## Description of the task
Exactly as written, retype the listing below, omitting the pictures.

## Source material

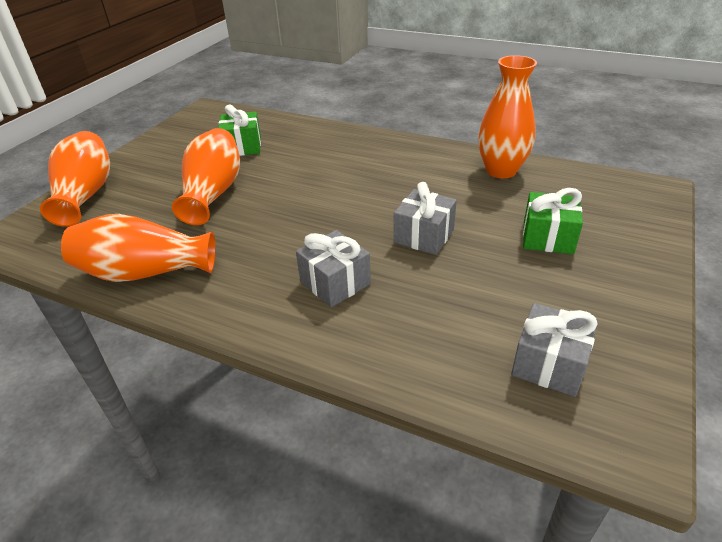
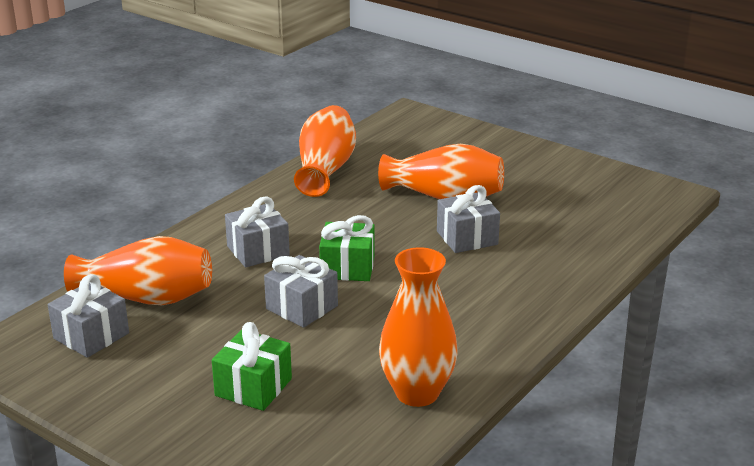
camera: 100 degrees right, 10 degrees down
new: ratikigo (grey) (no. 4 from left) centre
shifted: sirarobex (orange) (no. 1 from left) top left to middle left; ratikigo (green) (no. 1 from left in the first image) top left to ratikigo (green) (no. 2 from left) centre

## Response below
camera: 100 degrees right, 10 degrees down
new: ratikigo (grey) (no. 4 from left) centre
shifted: sirarobex (orange) (no. 1 from left) top left to middle left; ratikigo (green) (no. 1 from left in the first image) top left to ratikigo (green) (no. 2 from left) centre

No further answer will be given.